** Opening Extracted data block **

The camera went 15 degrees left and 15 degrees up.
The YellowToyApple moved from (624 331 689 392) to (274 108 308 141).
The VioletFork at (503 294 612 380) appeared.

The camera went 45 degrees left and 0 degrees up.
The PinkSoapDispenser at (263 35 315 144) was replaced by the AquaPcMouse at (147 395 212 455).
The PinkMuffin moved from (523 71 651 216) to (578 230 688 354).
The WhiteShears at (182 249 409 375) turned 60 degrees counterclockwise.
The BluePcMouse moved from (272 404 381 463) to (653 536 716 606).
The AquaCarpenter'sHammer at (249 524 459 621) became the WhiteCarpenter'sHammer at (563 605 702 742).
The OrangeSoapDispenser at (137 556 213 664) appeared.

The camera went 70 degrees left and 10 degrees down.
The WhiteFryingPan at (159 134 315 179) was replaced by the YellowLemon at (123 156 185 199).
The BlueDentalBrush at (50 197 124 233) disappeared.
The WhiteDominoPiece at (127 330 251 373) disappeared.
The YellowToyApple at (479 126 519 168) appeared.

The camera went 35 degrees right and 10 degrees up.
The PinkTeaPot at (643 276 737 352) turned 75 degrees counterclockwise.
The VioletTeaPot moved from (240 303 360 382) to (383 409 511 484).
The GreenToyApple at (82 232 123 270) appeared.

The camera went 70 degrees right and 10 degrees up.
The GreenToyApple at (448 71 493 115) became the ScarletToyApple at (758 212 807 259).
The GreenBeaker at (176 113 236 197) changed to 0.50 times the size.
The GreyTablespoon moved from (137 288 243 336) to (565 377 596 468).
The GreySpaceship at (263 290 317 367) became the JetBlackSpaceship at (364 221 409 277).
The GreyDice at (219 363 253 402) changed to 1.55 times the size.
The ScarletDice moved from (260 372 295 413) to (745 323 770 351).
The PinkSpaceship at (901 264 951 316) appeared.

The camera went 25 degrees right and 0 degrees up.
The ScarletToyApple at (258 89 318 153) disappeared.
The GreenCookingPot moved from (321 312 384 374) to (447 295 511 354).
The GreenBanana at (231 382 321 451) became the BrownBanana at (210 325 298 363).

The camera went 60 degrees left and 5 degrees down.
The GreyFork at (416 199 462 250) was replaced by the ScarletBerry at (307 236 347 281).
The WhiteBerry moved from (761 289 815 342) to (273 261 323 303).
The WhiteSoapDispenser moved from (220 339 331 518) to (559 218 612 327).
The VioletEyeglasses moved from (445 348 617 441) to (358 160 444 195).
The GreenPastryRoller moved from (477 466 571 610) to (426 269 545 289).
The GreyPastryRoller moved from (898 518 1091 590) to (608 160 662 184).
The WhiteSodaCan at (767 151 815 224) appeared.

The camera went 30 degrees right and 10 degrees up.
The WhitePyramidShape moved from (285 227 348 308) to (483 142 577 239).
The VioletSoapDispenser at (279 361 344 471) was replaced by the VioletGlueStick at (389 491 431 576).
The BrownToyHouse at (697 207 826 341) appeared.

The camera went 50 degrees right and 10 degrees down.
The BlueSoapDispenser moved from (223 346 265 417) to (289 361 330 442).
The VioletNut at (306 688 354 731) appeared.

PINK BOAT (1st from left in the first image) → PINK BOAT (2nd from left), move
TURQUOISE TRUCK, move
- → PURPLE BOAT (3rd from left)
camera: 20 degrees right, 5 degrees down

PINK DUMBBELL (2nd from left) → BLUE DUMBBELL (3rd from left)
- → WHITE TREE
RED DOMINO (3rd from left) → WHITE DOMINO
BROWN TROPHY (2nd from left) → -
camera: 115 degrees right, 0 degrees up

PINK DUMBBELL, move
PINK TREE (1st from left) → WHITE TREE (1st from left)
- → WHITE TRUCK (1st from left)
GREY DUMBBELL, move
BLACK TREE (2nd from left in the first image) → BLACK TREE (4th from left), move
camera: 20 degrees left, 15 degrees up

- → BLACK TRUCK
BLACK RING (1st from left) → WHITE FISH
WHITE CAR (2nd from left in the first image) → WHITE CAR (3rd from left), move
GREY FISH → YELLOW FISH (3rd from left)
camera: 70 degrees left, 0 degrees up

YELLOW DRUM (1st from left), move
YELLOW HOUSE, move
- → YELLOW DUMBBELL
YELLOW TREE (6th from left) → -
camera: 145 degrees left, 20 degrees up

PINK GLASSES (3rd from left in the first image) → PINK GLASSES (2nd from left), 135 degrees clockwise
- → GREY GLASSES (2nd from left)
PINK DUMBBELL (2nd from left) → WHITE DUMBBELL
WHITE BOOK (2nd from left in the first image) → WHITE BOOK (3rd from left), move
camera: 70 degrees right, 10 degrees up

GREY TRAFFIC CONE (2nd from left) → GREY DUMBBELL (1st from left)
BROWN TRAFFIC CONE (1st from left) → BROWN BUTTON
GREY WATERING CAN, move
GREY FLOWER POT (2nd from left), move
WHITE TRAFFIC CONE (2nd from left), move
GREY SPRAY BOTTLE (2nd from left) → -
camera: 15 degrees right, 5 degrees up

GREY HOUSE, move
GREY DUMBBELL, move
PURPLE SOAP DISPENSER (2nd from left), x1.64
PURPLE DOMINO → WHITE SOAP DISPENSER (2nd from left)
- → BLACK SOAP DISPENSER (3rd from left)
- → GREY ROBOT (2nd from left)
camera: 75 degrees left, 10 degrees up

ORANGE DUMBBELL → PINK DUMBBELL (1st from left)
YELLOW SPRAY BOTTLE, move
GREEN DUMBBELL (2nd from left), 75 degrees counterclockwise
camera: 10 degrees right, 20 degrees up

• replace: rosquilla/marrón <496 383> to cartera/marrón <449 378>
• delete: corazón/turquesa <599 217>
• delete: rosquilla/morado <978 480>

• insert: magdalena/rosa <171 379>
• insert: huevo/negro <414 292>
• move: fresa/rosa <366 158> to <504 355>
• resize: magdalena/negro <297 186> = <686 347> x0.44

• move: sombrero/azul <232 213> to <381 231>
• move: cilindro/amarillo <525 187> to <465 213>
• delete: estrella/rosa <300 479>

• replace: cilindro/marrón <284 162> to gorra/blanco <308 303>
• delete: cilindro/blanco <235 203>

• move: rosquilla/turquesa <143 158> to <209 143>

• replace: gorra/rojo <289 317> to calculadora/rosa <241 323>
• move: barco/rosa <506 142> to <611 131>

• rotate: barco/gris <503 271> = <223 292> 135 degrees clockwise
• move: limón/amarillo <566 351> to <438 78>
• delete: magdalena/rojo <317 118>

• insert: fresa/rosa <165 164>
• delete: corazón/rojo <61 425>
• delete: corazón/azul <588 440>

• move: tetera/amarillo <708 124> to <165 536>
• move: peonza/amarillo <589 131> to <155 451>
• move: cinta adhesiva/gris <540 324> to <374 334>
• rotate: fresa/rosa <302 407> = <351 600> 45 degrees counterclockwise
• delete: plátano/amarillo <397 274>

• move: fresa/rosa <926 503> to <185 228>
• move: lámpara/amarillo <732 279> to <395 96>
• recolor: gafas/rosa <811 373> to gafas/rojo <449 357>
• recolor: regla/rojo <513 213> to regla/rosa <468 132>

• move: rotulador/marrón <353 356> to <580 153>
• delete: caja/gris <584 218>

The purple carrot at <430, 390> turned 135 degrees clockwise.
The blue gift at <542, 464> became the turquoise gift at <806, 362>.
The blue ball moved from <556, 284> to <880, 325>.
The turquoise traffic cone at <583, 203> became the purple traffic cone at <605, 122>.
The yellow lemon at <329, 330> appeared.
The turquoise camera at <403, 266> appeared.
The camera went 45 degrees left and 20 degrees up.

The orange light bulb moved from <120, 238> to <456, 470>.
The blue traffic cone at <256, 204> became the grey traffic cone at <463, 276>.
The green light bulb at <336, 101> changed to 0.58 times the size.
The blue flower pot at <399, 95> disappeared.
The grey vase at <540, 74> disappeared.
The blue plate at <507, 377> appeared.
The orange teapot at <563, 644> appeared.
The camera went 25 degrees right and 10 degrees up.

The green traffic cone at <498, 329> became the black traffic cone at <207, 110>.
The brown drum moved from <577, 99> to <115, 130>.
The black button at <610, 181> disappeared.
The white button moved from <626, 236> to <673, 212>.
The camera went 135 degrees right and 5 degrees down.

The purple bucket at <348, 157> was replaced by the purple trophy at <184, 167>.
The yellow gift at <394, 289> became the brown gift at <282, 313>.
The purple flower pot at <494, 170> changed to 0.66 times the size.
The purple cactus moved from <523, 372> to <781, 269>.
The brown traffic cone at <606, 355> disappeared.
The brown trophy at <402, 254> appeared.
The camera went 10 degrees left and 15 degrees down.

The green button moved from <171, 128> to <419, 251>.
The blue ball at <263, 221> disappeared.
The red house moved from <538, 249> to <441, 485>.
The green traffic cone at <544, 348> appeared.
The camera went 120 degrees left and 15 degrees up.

** Closing Extracted data block **

How to complete this task. Please copy, exactly and with nothing else, the lines above beginning at the line that has "rosquilla/morado <978 480>" and ending with the line that has "The turquoise camera at <403, 266> appeared.".

Your response.
• delete: rosquilla/morado <978 480>

• insert: magdalena/rosa <171 379>
• insert: huevo/negro <414 292>
• move: fresa/rosa <366 158> to <504 355>
• resize: magdalena/negro <297 186> = <686 347> x0.44

• move: sombrero/azul <232 213> to <381 231>
• move: cilindro/amarillo <525 187> to <465 213>
• delete: estrella/rosa <300 479>

• replace: cilindro/marrón <284 162> to gorra/blanco <308 303>
• delete: cilindro/blanco <235 203>

• move: rosquilla/turquesa <143 158> to <209 143>

• replace: gorra/rojo <289 317> to calculadora/rosa <241 323>
• move: barco/rosa <506 142> to <611 131>

• rotate: barco/gris <503 271> = <223 292> 135 degrees clockwise
• move: limón/amarillo <566 351> to <438 78>
• delete: magdalena/rojo <317 118>

• insert: fresa/rosa <165 164>
• delete: corazón/rojo <61 425>
• delete: corazón/azul <588 440>

• move: tetera/amarillo <708 124> to <165 536>
• move: peonza/amarillo <589 131> to <155 451>
• move: cinta adhesiva/gris <540 324> to <374 334>
• rotate: fresa/rosa <302 407> = <351 600> 45 degrees counterclockwise
• delete: plátano/amarillo <397 274>

• move: fresa/rosa <926 503> to <185 228>
• move: lámpara/amarillo <732 279> to <395 96>
• recolor: gafas/rosa <811 373> to gafas/rojo <449 357>
• recolor: regla/rojo <513 213> to regla/rosa <468 132>

• move: rotulador/marrón <353 356> to <580 153>
• delete: caja/gris <584 218>

The purple carrot at <430, 390> turned 135 degrees clockwise.
The blue gift at <542, 464> became the turquoise gift at <806, 362>.
The blue ball moved from <556, 284> to <880, 325>.
The turquoise traffic cone at <583, 203> became the purple traffic cone at <605, 122>.
The yellow lemon at <329, 330> appeared.
The turquoise camera at <403, 266> appeared.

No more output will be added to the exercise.